TASK DIRECTIONS
Quote exactly, and only, the lines of the material below from the line with "(632, 170) = (180, 193): blue" through the line with "(633, 223) = (271, 161): purple".

DATA
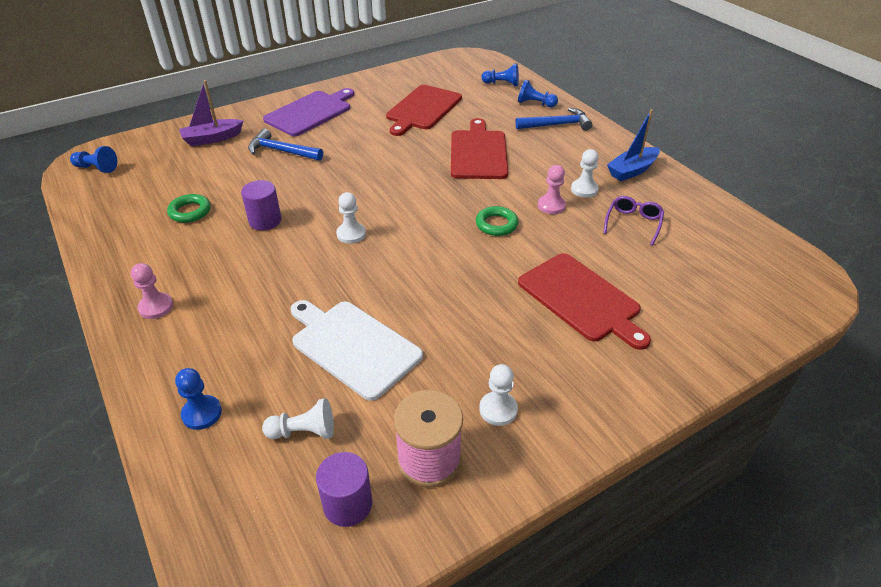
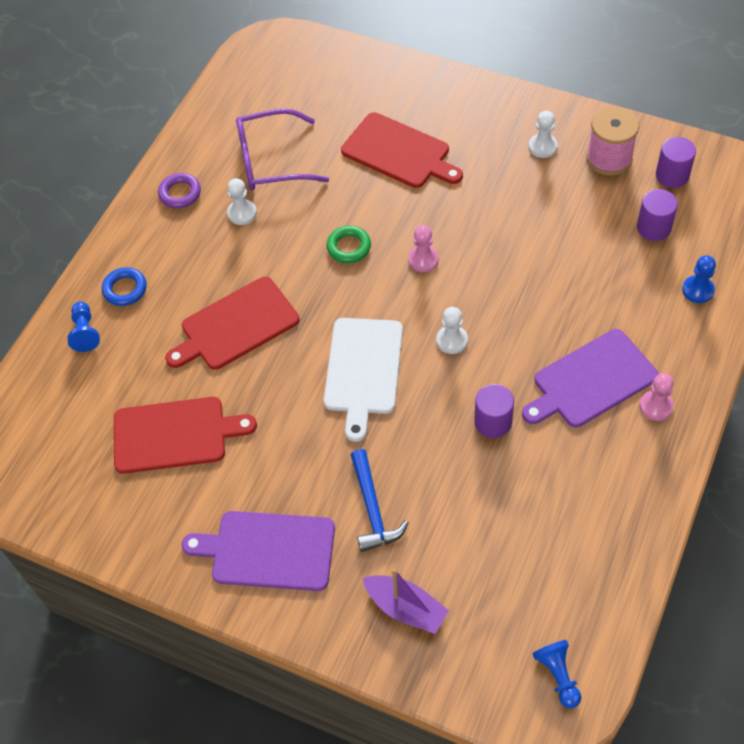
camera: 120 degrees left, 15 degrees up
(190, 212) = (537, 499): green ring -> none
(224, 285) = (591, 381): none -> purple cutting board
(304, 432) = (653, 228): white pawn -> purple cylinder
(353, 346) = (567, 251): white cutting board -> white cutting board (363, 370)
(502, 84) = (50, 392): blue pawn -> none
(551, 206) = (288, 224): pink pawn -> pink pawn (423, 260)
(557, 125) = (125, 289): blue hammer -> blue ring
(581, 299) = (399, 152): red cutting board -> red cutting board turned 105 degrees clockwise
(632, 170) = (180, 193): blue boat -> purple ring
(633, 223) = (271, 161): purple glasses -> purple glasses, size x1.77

...

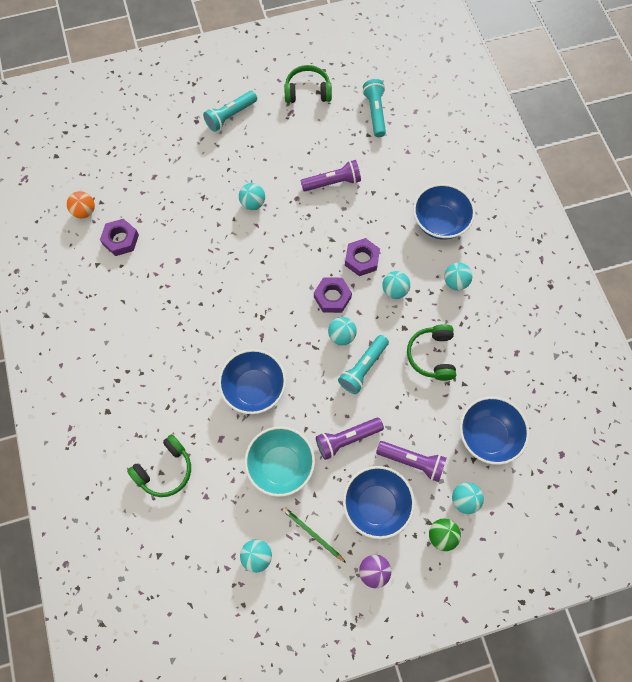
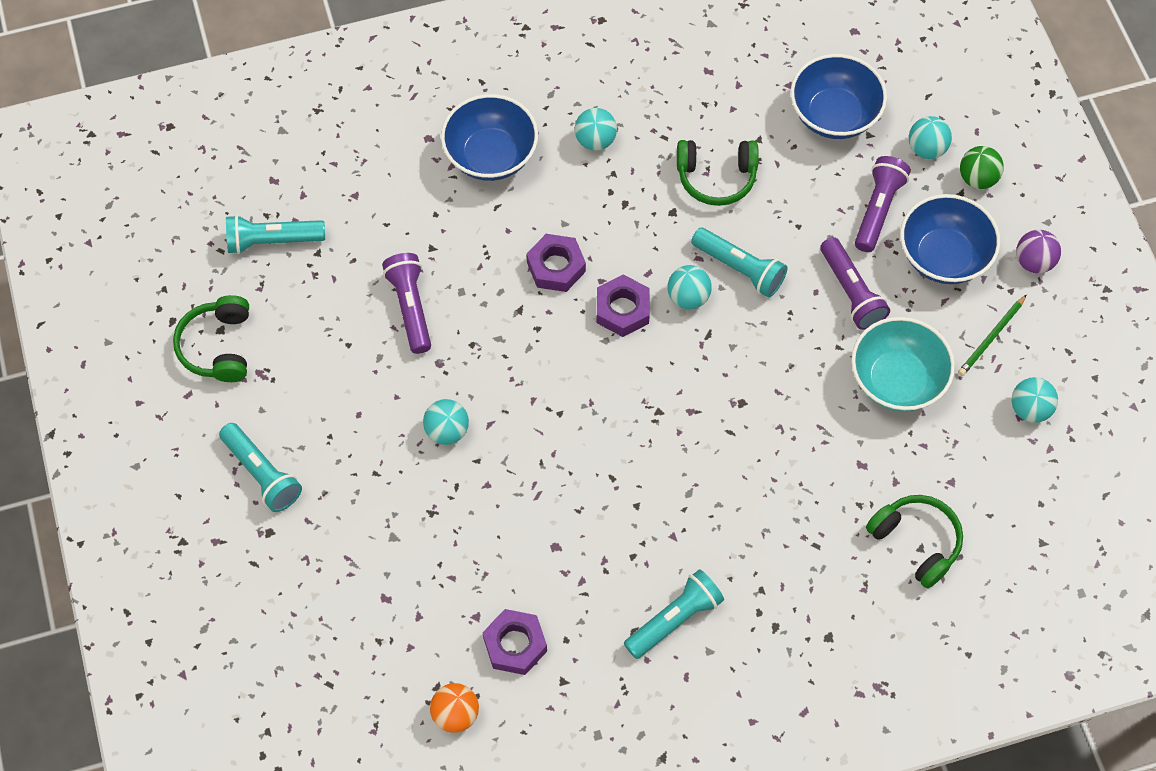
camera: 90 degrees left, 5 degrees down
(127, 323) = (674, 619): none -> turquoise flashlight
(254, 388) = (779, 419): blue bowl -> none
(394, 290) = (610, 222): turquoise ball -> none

SOLUTION TO THIS EXERCISE
(632, 170) = (180, 193): blue boat -> purple ring
(633, 223) = (271, 161): purple glasses -> purple glasses, size x1.77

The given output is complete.